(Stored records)
= Beginning of Section =
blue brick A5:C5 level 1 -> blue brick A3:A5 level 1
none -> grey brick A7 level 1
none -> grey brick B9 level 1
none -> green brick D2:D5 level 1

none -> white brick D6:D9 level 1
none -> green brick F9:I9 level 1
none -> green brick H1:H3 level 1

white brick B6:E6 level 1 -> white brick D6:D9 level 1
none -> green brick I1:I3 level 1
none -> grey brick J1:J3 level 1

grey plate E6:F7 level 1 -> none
= End of Section =
= Beginning of Section =
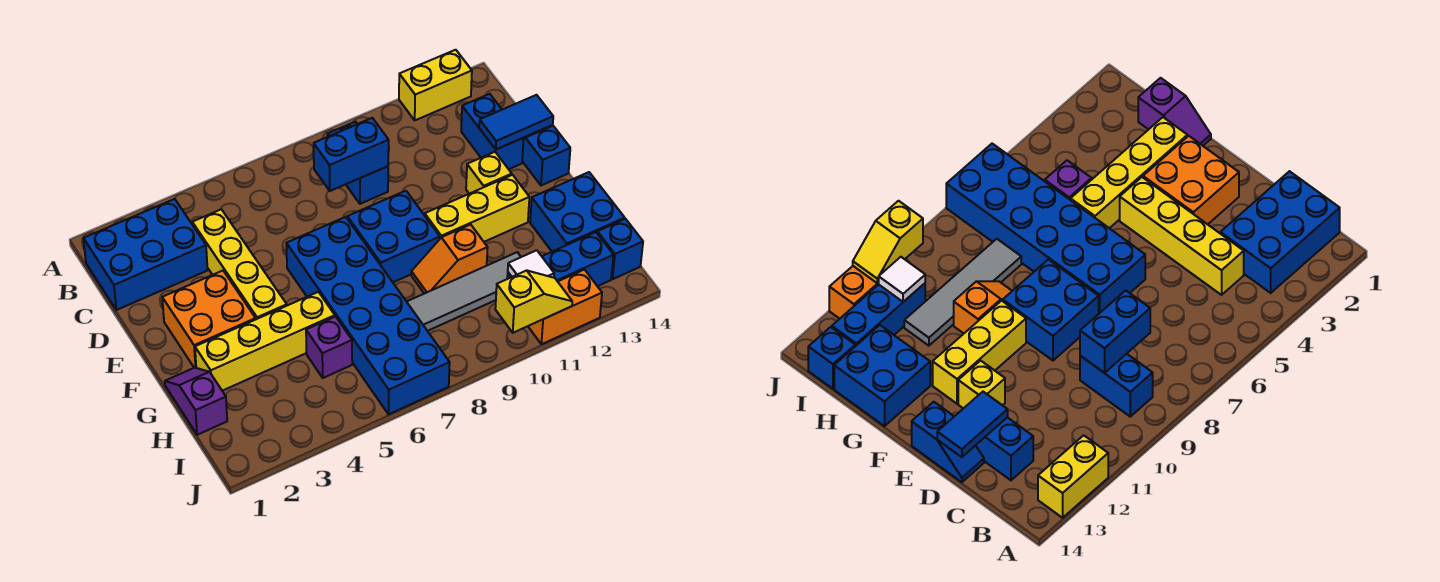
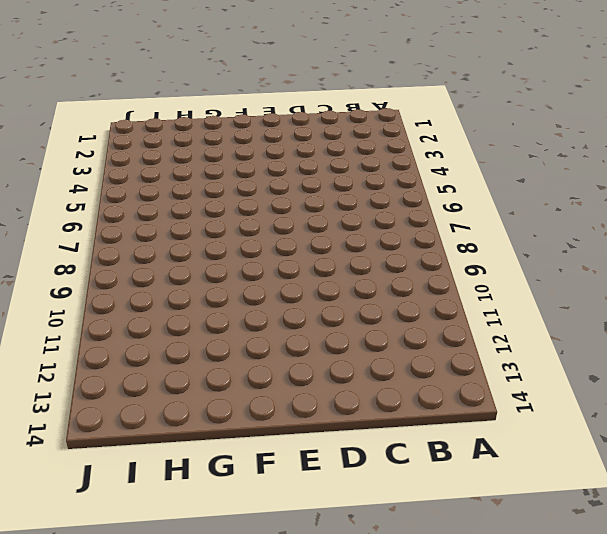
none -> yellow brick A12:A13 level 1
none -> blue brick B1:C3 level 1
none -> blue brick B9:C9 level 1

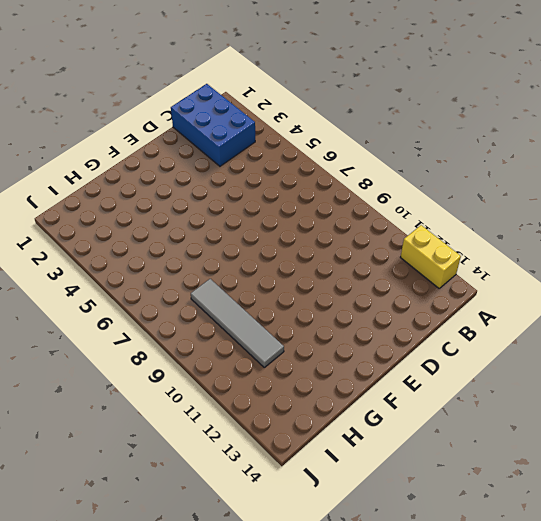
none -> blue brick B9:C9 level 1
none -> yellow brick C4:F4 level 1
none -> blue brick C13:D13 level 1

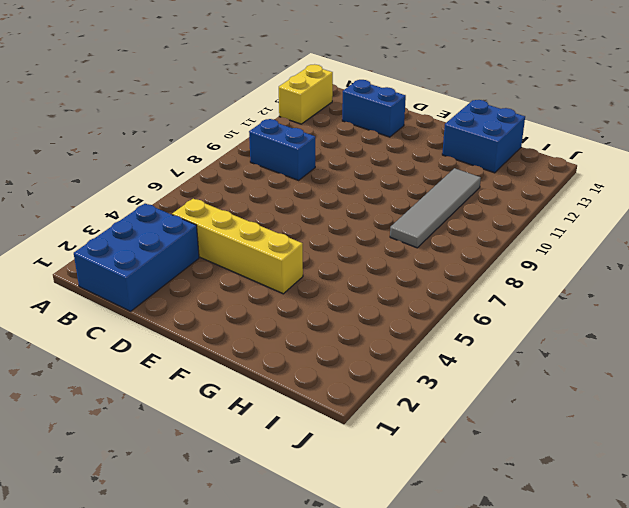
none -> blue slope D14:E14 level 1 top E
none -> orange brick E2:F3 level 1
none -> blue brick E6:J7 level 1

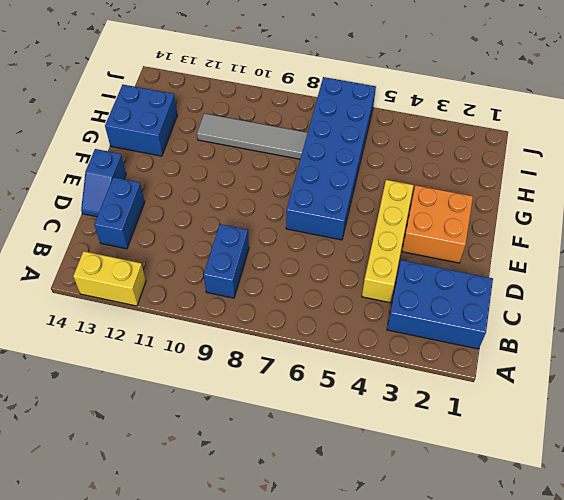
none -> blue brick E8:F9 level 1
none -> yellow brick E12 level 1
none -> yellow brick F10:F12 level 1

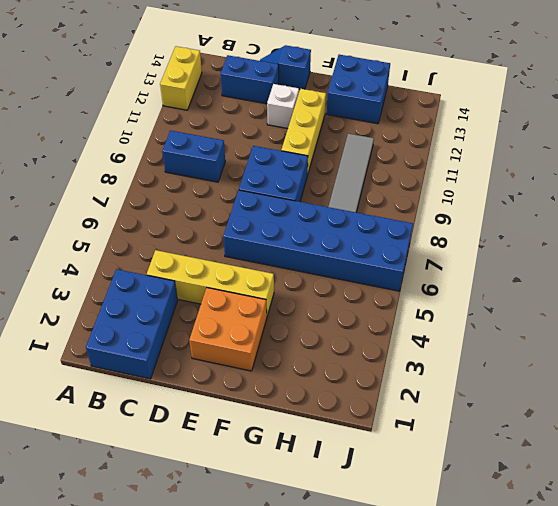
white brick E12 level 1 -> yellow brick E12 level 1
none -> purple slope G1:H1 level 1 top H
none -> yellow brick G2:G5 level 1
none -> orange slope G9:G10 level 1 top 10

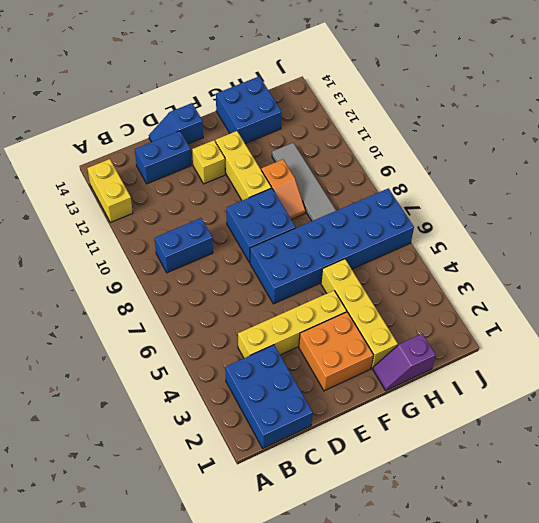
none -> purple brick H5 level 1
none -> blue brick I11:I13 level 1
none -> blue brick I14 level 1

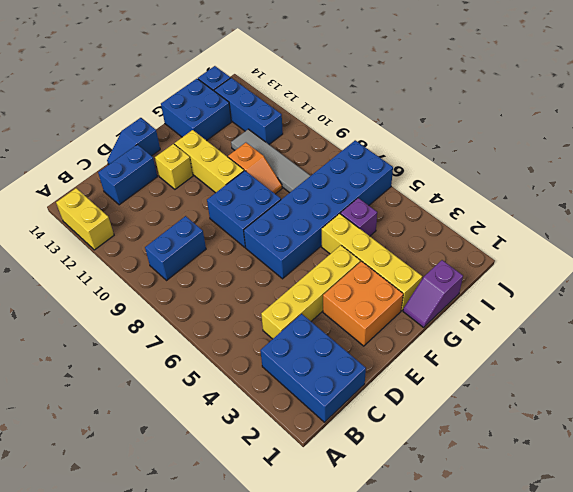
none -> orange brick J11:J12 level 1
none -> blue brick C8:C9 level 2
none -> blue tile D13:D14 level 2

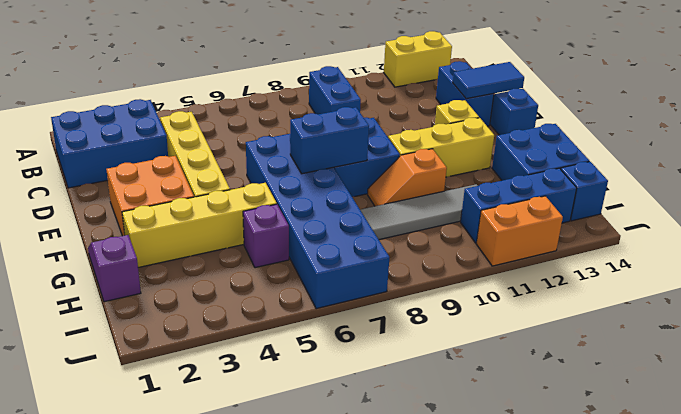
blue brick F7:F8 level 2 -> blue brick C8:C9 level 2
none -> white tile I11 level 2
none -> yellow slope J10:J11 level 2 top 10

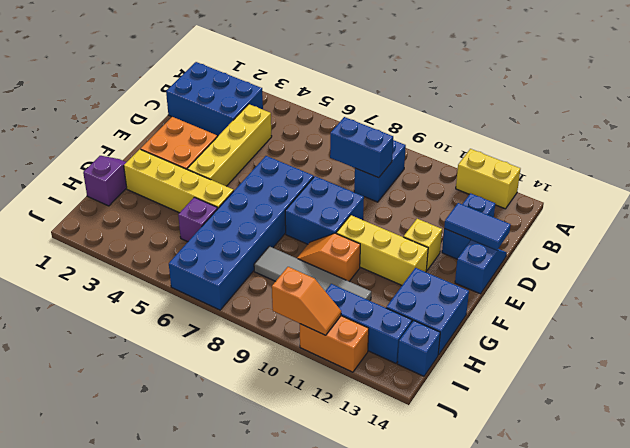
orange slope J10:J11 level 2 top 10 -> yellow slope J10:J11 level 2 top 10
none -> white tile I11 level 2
= End of Section =
▸ **Work item**: Among the entries above, find the line with "none -> grey brick B9 level 1" and the line with "grey plate E6:F7 level 1 -> none"; give again exactly these two lines and all lines between them.

▸ **Exercise result**:
none -> grey brick B9 level 1
none -> green brick D2:D5 level 1

none -> white brick D6:D9 level 1
none -> green brick F9:I9 level 1
none -> green brick H1:H3 level 1

white brick B6:E6 level 1 -> white brick D6:D9 level 1
none -> green brick I1:I3 level 1
none -> grey brick J1:J3 level 1

grey plate E6:F7 level 1 -> none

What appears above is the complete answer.